[TASK PROMPT] What you return should be the lines from the one with "camera: 65 degrees left, 5 degrees up" through the one with "blue kodofabok |" in the data below, reproduced exactly with both ends, and no pictures at all.

[INFORMATION SUPPLIED]

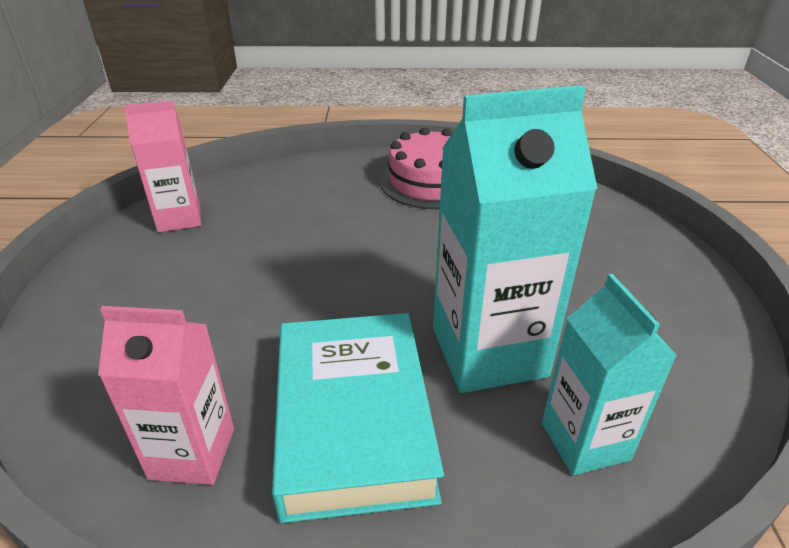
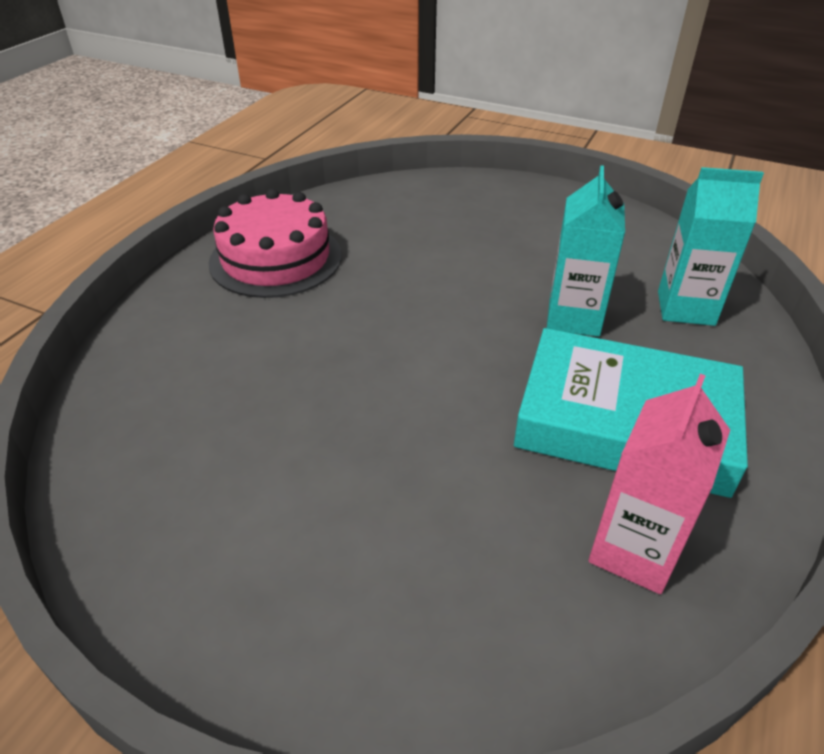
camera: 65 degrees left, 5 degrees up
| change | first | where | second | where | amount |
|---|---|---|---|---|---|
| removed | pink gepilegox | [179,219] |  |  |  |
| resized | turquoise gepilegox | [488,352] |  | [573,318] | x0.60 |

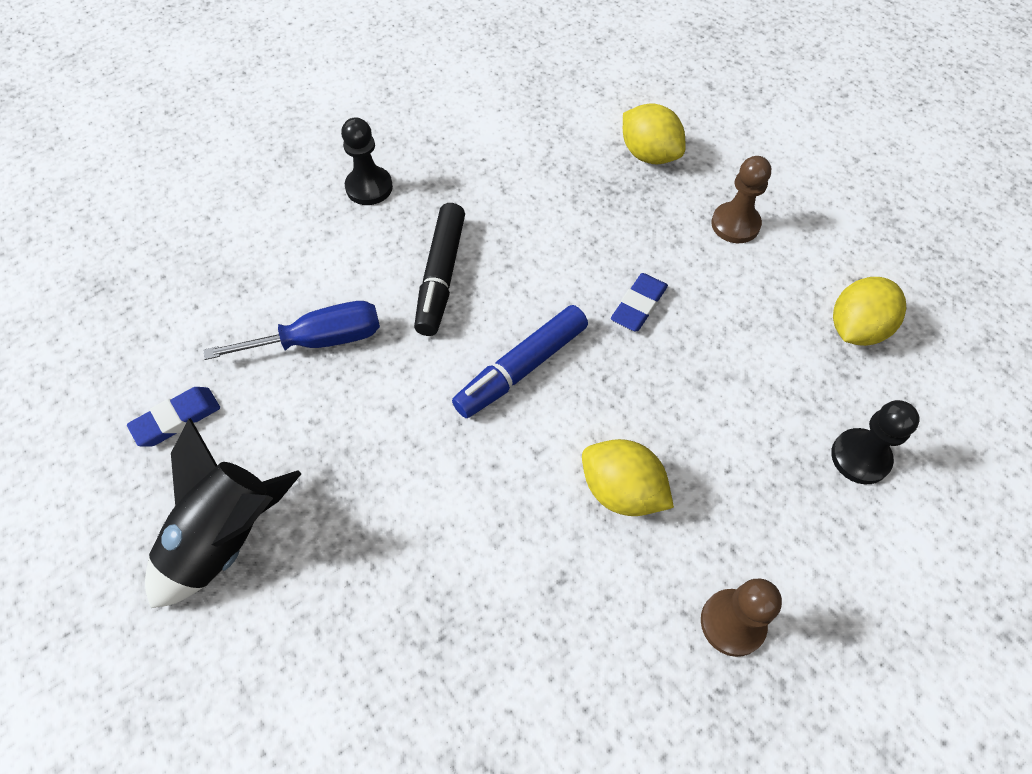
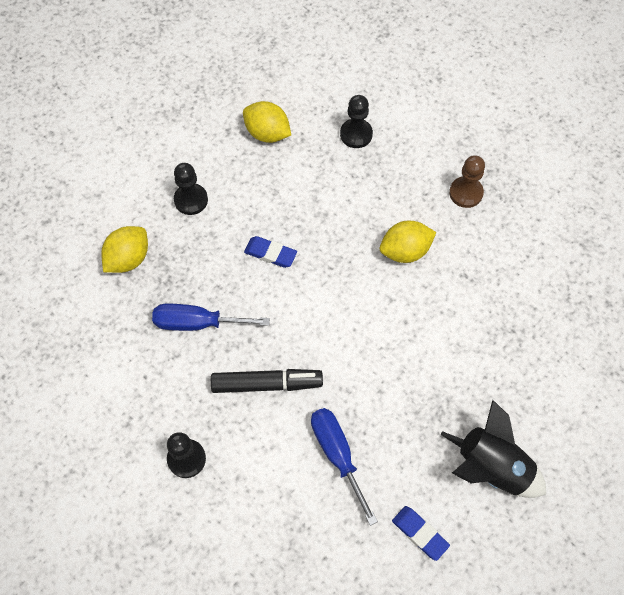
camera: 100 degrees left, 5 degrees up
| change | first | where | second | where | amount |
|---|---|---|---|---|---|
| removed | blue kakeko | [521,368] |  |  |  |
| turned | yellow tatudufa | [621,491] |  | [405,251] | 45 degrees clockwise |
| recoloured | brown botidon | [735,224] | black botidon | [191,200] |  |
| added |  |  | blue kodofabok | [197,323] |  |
==
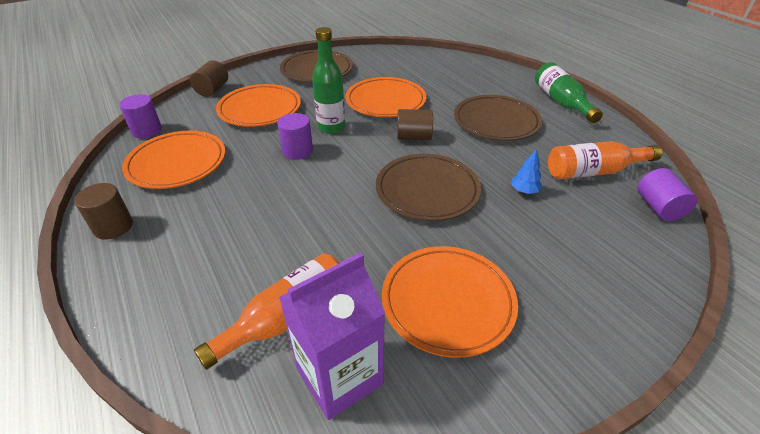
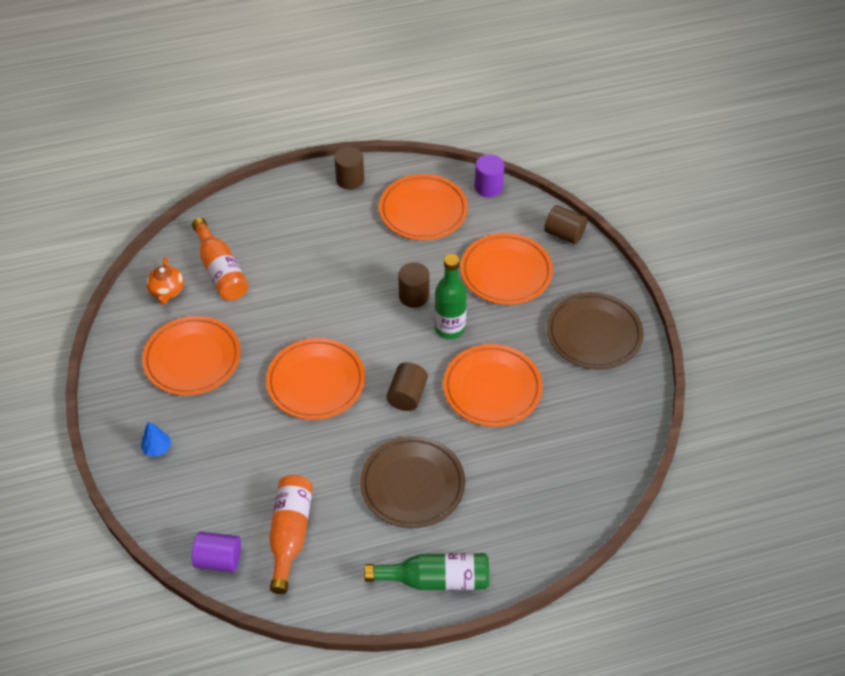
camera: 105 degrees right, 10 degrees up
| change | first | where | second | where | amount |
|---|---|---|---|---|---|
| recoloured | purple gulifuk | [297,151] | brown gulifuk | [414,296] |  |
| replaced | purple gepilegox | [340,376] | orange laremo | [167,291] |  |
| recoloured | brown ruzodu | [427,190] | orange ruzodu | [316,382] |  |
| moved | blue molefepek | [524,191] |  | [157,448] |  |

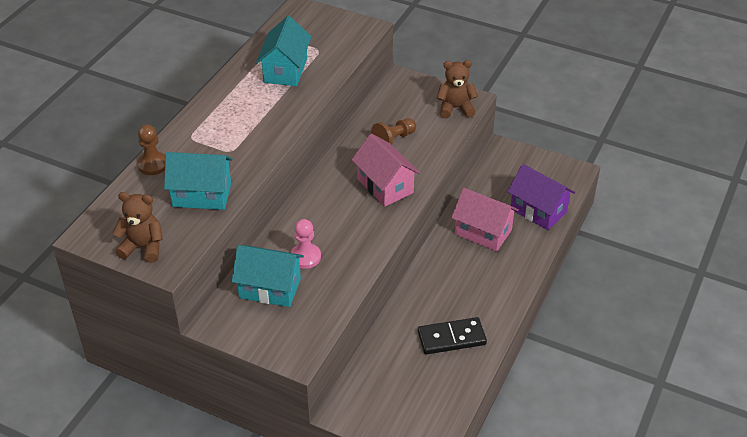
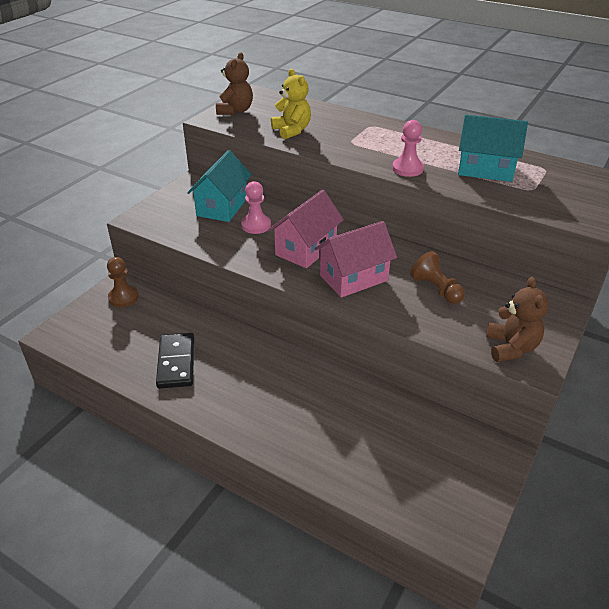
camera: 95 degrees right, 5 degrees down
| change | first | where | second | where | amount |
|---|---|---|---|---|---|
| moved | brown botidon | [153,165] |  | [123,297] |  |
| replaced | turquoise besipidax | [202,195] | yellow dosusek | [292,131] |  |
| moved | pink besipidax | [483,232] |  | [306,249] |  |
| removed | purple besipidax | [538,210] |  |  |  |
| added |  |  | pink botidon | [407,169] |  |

[REPLY TO THE EXERCISE]
camera: 65 degrees left, 5 degrees up
| change | first | where | second | where | amount |
|---|---|---|---|---|---|
| removed | pink gepilegox | [179,219] |  |  |  |
| resized | turquoise gepilegox | [488,352] |  | [573,318] | x0.60 |

camera: 100 degrees left, 5 degrees up
| change | first | where | second | where | amount |
|---|---|---|---|---|---|
| removed | blue kakeko | [521,368] |  |  |  |
| turned | yellow tatudufa | [621,491] |  | [405,251] | 45 degrees clockwise |
| recoloured | brown botidon | [735,224] | black botidon | [191,200] |  |
| added |  |  | blue kodofabok | [197,323] |  |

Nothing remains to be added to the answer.